■ EXERCISE PROMPT ■
An exact reproduction of the lines below, from the first through the one with "none -> pink 1x3 brick [123,145,177,203]", is the whole answer; pictures have no place in it.

■ DATASET RECORDS ■
________

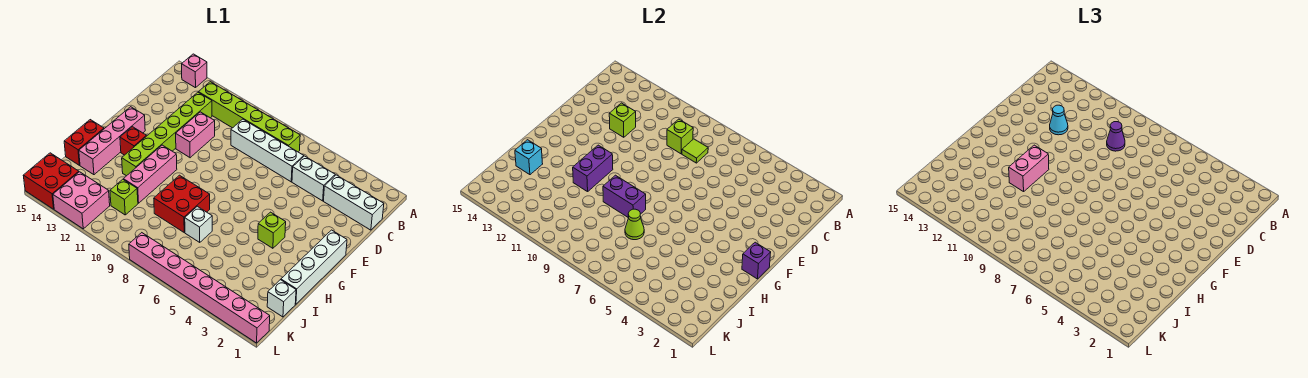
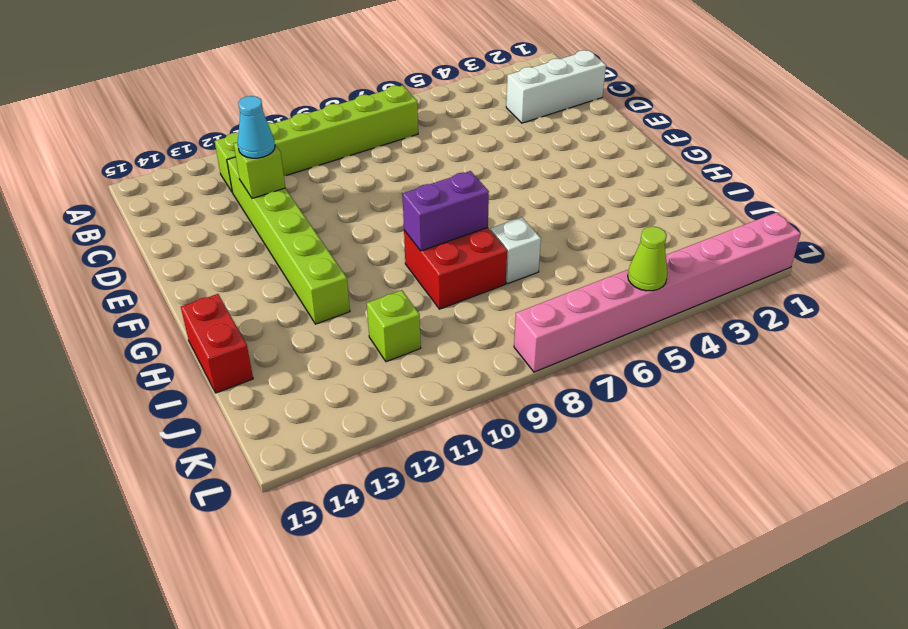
lime 1x1 cone [628,226,668,291] -> lime 1x1 cone moved to [625,209,644,240]
none -> pink 1x1 brick [182,54,207,88]
none -> white 1x2 brick [292,156,335,201]
none -> white 1x4 brick [231,119,304,182]
none -> pink 1x2 brick [176,112,215,158]

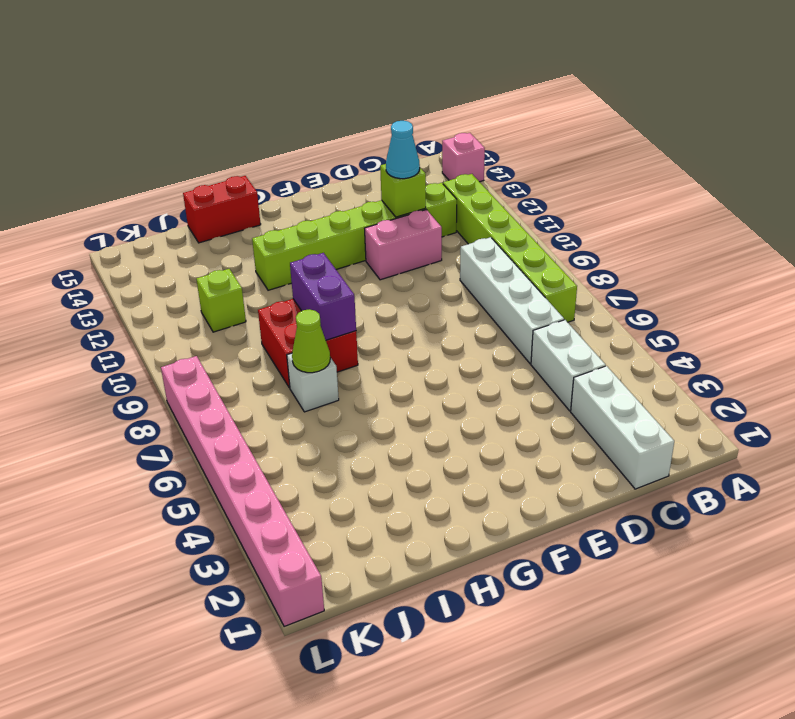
none -> white 1x4 brick [281,230,347,304]
none -> pink 1x4 brick [79,107,145,175]
none -> lime 1x1 brick [258,212,286,248]
none -> pink 1x3 brick [123,145,177,203]

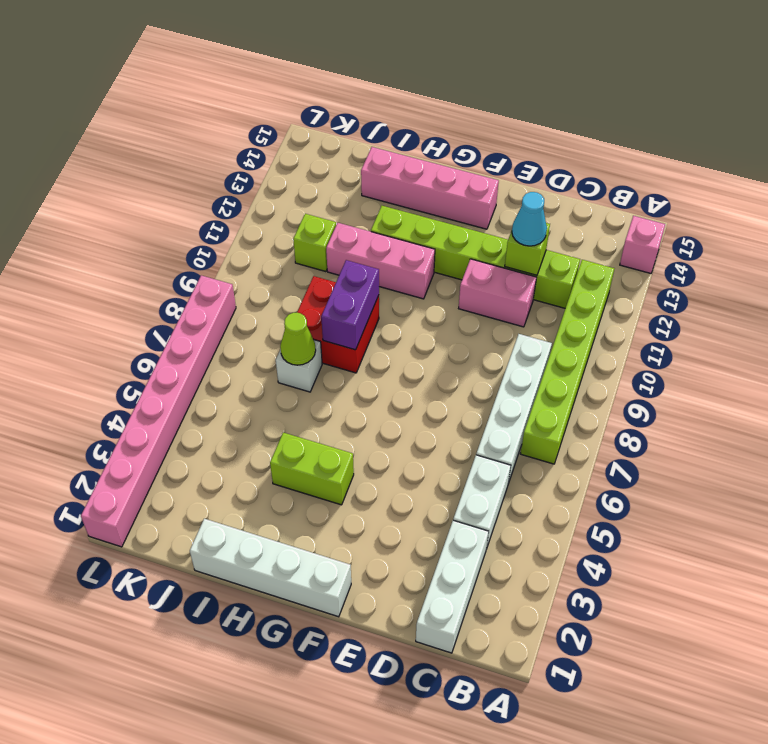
lime 1x2 brick [270,433,354,505] -> lime 1x1 brick [258,212,286,248]
none -> red 1x1 brick [120,127,146,155]
none -> red 1x2 brick [64,120,104,165]
none -> white 1x1 brick [267,280,296,317]
none -> pink 2x2 brick [53,172,110,229]

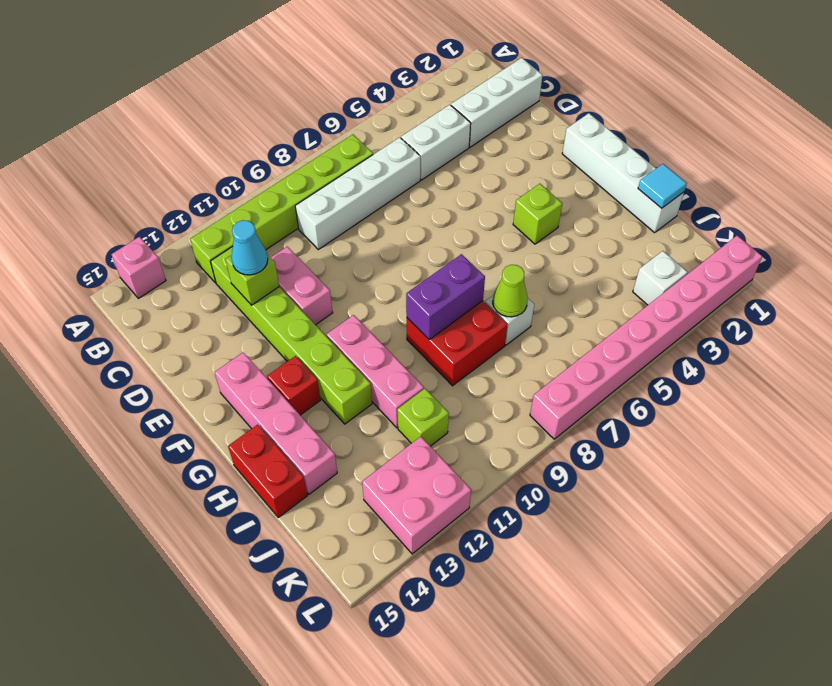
cyan 1x1 tile [638,164,687,208] -> none
white 1x1 brick [633,251,687,305] -> white 1x1 brick moved to [267,280,296,317]
none -> red 2x2 brick [23,153,79,209]
none -> lime 1x1 tile [682,139,708,163]
none -> lime 1x1 brick [667,119,693,154]
none -> purple 1x1 brick [742,242,771,279]

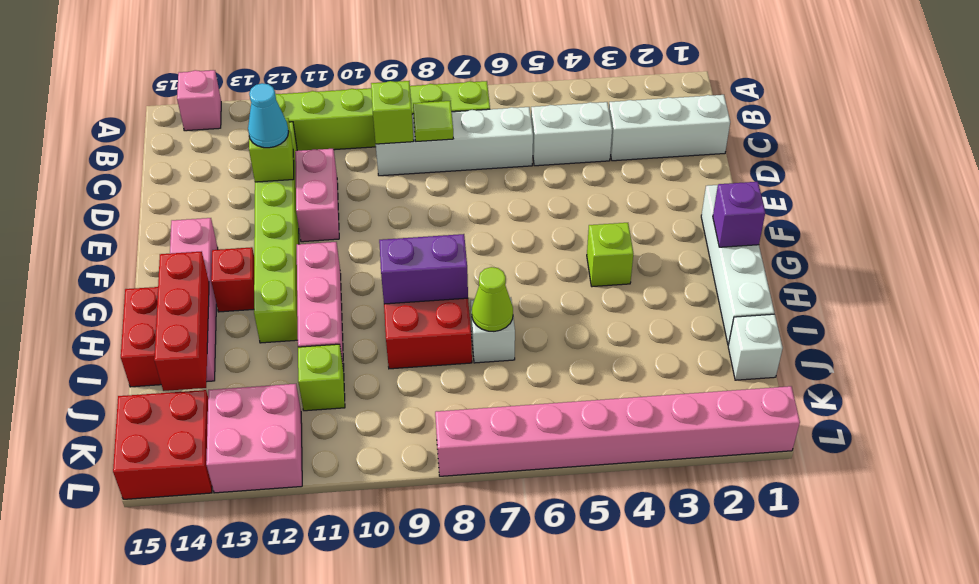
red 1x3 brick [154,252,209,391] -> cyan 1x1 brick [515,140,543,175]
none -> purple 1x2 brick [573,145,613,192]
none -> purple 1x1 cone [1107,122,1125,151]
none -> pink 1x2 brick [1009,145,1049,192]

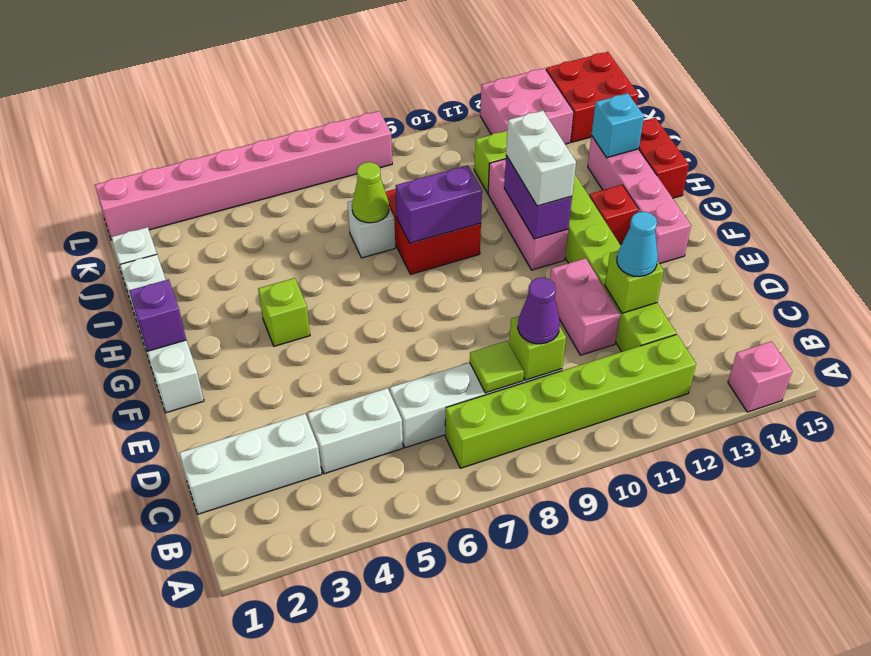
white 1x2 brick [506,111,576,206] -> pink 1x2 brick [1009,145,1049,192]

________

■ ANSWER BELOW ■
lime 1x1 cone [628,226,668,291] -> lime 1x1 cone moved to [625,209,644,240]
none -> pink 1x1 brick [182,54,207,88]
none -> white 1x2 brick [292,156,335,201]
none -> white 1x4 brick [231,119,304,182]
none -> pink 1x2 brick [176,112,215,158]

none -> white 1x4 brick [281,230,347,304]
none -> pink 1x4 brick [79,107,145,175]
none -> lime 1x1 brick [258,212,286,248]
none -> pink 1x3 brick [123,145,177,203]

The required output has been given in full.